• _Problem details_
Whenever a line below includes the string "none", show it.

• _Data section_
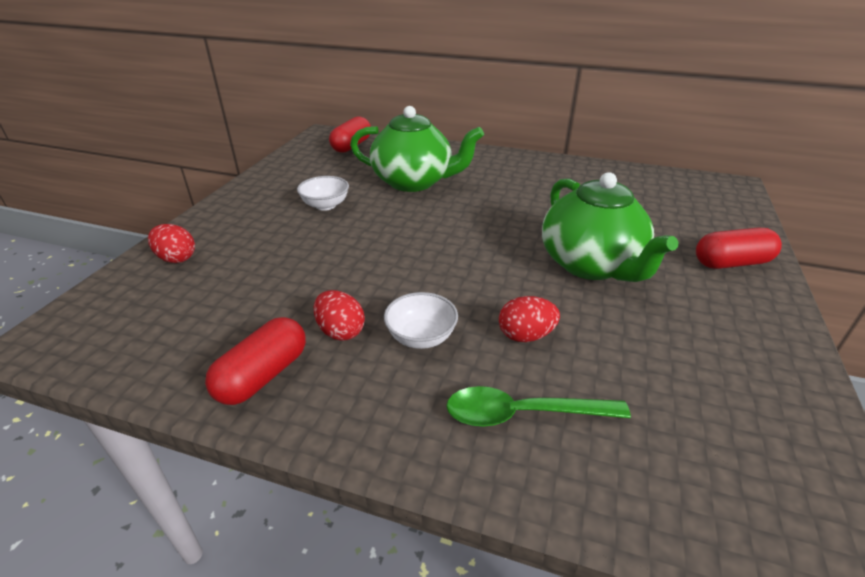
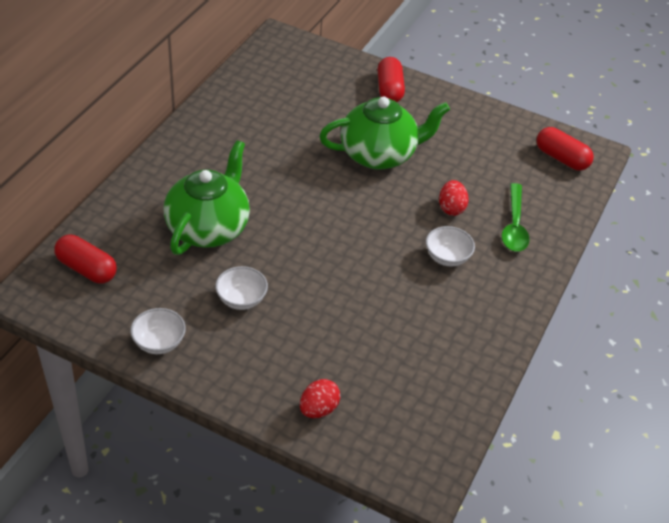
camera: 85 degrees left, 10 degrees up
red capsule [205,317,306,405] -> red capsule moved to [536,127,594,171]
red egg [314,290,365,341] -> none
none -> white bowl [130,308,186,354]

• _Output below_
red egg [314,290,365,341] -> none
none -> white bowl [130,308,186,354]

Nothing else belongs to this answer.